Work to complete:
All that is wanted is a word-for-word copy of the data from its first line to the line containing "green key |", both included.

The input:
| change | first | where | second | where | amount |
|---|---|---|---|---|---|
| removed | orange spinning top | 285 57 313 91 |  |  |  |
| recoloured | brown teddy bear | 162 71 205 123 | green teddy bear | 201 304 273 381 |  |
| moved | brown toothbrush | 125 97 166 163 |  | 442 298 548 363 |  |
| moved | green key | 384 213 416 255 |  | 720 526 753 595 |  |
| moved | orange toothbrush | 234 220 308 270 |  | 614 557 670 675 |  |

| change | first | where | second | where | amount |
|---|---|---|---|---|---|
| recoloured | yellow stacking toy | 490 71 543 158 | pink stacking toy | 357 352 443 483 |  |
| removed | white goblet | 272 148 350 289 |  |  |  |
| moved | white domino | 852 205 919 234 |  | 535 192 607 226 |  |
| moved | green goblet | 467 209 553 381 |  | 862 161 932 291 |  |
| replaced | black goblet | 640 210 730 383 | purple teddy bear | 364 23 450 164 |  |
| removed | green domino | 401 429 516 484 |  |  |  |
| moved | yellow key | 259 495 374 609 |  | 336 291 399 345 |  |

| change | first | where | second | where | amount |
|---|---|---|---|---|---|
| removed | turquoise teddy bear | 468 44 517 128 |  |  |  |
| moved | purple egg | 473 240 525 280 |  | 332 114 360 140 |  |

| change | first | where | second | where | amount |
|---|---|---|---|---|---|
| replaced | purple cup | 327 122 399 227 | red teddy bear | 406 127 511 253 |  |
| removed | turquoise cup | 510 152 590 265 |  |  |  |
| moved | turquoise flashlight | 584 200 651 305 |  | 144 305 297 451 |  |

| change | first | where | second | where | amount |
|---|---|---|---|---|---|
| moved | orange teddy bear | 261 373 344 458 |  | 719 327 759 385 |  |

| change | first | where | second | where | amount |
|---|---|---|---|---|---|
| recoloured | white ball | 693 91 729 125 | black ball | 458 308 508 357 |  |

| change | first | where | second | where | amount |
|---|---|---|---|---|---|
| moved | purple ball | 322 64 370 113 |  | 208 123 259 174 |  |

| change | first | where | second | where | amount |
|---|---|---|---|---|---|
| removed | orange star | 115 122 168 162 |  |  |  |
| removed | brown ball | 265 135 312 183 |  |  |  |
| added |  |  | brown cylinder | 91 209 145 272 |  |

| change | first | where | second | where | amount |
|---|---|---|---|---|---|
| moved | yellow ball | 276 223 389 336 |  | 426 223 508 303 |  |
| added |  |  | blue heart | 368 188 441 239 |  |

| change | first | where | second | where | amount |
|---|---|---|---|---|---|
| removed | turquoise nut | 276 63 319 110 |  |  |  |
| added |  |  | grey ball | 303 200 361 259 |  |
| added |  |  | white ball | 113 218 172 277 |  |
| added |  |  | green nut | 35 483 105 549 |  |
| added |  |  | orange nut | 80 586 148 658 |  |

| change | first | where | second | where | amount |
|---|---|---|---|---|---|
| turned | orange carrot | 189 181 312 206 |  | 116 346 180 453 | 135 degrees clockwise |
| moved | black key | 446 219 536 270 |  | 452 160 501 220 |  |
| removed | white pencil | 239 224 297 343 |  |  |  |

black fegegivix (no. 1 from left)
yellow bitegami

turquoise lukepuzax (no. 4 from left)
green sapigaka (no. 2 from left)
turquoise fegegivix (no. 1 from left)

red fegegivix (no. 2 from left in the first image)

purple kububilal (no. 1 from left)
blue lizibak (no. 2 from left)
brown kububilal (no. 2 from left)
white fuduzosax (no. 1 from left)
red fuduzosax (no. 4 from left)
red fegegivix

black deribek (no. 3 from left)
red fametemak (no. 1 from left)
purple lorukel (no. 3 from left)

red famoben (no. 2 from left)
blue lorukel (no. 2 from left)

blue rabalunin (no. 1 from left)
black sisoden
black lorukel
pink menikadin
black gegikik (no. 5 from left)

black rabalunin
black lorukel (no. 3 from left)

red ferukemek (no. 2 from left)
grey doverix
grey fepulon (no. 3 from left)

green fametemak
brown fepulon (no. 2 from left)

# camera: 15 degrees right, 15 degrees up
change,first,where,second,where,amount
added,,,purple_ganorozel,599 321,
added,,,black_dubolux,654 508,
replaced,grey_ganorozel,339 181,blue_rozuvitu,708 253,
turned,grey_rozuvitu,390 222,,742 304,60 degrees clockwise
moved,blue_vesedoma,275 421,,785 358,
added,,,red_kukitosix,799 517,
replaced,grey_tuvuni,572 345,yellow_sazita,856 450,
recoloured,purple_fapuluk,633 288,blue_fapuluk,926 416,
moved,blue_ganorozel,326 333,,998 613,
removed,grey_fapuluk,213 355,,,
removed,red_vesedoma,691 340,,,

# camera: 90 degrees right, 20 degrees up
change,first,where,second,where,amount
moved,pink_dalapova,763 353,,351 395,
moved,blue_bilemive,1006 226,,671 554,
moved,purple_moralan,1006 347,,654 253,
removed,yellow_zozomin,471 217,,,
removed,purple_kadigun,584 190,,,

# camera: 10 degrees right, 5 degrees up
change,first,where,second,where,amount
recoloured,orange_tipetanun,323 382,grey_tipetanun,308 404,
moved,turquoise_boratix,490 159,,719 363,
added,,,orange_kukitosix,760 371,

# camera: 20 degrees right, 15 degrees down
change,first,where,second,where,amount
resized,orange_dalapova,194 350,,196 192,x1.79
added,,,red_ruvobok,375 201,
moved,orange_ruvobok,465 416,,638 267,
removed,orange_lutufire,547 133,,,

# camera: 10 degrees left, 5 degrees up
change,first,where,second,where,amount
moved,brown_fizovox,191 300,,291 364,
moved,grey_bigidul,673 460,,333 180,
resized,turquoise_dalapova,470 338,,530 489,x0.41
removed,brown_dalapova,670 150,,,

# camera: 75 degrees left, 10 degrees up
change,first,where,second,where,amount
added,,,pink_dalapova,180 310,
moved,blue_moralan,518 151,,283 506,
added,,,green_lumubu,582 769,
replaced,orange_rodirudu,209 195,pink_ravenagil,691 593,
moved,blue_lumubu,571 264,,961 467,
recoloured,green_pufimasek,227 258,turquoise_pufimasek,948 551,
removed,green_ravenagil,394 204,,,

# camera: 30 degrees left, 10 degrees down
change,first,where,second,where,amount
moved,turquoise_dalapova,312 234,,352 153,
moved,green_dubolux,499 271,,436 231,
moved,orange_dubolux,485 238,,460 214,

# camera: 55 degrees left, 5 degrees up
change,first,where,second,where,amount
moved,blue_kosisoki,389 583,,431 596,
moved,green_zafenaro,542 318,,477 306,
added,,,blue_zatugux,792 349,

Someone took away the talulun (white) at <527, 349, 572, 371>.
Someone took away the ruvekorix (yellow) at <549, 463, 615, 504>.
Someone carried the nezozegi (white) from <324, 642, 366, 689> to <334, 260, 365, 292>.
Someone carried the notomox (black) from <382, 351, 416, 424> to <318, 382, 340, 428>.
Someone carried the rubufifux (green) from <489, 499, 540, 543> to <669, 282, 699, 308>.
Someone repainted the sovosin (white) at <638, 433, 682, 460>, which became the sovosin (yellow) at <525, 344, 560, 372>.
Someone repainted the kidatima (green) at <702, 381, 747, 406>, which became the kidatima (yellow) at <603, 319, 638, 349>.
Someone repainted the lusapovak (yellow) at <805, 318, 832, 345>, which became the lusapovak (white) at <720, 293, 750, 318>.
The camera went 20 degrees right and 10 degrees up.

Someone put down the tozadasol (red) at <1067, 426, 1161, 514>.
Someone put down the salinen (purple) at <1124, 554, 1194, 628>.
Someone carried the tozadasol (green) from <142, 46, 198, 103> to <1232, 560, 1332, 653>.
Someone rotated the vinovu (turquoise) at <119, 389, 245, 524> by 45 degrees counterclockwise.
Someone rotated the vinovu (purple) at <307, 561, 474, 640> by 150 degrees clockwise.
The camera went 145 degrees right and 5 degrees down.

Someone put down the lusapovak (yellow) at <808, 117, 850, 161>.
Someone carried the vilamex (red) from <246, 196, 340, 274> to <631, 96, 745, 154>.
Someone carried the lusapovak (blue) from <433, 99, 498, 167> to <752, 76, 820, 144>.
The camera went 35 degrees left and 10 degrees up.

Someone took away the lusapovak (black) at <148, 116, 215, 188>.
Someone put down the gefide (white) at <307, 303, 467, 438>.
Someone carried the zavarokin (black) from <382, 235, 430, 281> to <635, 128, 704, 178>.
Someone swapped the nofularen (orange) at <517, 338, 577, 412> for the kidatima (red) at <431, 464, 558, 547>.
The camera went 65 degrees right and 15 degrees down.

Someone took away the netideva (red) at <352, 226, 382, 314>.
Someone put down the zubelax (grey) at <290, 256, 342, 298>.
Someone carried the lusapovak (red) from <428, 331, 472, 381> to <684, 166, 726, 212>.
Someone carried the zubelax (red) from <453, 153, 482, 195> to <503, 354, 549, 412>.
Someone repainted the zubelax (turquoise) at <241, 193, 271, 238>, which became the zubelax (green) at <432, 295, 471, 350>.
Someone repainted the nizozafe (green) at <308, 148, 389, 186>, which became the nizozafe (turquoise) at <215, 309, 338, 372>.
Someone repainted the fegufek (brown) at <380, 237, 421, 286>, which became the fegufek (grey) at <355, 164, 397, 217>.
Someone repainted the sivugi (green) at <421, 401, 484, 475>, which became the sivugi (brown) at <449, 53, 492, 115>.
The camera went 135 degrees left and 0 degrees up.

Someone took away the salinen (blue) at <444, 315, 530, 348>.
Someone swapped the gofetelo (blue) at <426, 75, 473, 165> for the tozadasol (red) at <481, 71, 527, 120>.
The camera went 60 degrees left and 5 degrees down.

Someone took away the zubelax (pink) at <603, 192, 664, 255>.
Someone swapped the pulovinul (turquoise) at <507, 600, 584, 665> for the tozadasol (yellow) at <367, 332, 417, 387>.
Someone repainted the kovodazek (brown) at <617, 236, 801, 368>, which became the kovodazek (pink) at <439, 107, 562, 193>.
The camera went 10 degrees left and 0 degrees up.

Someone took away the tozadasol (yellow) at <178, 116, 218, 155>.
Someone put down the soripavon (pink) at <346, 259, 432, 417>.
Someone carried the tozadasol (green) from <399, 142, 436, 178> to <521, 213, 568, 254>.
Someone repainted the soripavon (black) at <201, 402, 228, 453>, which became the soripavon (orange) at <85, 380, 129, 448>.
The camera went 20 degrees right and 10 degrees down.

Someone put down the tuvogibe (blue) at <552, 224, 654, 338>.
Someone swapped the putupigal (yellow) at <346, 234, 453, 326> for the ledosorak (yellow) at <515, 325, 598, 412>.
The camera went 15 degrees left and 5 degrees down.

Written answer:
| change | first | where | second | where | amount |
|---|---|---|---|---|---|
| removed | orange spinning top | 285 57 313 91 |  |  |  |
| recoloured | brown teddy bear | 162 71 205 123 | green teddy bear | 201 304 273 381 |  |
| moved | brown toothbrush | 125 97 166 163 |  | 442 298 548 363 |  |
| moved | green key | 384 213 416 255 |  | 720 526 753 595 |  |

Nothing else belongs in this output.